▸ **Exercise brief**
Look for the line that has "headset in dark" in the material below; please repeat it and every line after it, exactly, up to and including the line that has "nothing => screwdriver in scarlet", and nothing else.

▸ **Input records**
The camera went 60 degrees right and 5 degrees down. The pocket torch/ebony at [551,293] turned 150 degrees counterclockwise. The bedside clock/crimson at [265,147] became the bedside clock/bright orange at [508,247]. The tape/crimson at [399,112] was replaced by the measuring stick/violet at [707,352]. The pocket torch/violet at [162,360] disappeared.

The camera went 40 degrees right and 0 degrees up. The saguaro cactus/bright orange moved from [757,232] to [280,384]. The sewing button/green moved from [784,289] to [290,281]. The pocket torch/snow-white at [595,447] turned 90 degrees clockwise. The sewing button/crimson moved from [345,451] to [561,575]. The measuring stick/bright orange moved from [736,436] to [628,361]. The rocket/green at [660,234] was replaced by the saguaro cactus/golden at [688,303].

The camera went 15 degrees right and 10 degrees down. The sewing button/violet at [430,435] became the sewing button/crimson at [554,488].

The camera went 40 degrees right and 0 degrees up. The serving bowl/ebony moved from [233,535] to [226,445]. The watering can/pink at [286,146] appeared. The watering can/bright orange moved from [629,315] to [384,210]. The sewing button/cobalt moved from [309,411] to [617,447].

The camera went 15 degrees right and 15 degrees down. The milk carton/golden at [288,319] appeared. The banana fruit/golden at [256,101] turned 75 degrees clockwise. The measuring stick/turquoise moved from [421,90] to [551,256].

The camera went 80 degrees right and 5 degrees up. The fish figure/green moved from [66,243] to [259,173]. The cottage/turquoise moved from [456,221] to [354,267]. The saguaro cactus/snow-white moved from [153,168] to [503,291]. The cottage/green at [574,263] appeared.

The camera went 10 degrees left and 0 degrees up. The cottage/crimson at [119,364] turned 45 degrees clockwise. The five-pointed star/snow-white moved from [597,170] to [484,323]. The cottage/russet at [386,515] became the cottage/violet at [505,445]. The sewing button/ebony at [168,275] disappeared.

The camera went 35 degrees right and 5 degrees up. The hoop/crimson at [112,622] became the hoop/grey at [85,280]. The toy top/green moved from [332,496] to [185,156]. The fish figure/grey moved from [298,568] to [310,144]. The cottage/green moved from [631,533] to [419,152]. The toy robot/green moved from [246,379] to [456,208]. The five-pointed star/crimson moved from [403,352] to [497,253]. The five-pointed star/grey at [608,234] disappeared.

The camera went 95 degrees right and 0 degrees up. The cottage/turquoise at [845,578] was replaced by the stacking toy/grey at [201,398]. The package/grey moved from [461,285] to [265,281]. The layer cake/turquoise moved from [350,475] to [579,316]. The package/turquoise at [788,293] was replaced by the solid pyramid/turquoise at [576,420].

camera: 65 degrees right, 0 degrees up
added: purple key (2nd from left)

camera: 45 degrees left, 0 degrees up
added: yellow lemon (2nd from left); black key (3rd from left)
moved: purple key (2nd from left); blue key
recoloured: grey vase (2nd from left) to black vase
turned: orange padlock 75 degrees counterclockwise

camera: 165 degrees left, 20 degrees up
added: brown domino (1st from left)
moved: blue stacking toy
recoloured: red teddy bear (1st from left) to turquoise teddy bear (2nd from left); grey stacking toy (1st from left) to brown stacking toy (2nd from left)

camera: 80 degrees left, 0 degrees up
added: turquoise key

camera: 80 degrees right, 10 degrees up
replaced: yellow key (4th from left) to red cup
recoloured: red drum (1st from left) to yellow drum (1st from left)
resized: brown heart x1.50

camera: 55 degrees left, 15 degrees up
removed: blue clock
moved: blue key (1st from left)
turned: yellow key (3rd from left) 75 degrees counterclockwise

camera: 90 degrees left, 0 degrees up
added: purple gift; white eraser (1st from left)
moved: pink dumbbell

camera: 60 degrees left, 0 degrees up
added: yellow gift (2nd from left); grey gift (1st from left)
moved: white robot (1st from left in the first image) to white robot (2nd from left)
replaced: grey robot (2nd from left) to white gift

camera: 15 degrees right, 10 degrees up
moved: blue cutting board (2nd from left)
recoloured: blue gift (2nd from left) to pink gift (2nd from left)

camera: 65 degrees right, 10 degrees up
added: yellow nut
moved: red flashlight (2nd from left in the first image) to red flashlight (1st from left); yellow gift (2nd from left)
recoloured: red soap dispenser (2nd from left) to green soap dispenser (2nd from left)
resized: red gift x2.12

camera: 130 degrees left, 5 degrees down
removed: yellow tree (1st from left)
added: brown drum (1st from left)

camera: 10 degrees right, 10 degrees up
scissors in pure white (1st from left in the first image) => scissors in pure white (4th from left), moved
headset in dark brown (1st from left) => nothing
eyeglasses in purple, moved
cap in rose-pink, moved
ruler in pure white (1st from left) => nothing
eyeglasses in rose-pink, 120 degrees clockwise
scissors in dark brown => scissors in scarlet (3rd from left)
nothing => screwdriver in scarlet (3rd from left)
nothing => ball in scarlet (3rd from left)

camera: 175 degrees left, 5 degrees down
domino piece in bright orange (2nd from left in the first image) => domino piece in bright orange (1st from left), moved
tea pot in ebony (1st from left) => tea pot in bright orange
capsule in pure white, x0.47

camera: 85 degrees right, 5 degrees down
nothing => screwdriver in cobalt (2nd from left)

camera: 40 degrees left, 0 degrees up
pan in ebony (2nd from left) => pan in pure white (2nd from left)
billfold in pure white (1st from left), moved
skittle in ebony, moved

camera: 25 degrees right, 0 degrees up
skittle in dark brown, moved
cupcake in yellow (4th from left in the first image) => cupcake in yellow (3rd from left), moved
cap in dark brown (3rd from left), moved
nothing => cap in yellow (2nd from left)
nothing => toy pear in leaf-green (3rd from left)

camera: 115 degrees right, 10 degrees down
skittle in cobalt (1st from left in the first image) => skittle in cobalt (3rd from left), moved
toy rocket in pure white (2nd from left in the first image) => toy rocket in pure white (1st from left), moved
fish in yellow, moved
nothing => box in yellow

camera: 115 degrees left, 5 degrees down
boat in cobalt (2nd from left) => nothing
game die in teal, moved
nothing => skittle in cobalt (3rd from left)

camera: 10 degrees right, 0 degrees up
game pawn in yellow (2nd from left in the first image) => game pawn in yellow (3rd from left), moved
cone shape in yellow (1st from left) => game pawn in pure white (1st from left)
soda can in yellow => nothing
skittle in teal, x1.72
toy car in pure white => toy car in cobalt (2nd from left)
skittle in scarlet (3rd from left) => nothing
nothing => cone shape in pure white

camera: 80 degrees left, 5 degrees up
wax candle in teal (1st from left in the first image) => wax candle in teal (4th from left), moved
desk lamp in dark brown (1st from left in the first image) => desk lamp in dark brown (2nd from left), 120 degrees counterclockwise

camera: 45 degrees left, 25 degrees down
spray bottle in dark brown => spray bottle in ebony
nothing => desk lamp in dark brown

▸ **Answer to this problem**
headset in dark brown (1st from left) => nothing
eyeglasses in purple, moved
cap in rose-pink, moved
ruler in pure white (1st from left) => nothing
eyeglasses in rose-pink, 120 degrees clockwise
scissors in dark brown => scissors in scarlet (3rd from left)
nothing => screwdriver in scarlet (3rd from left)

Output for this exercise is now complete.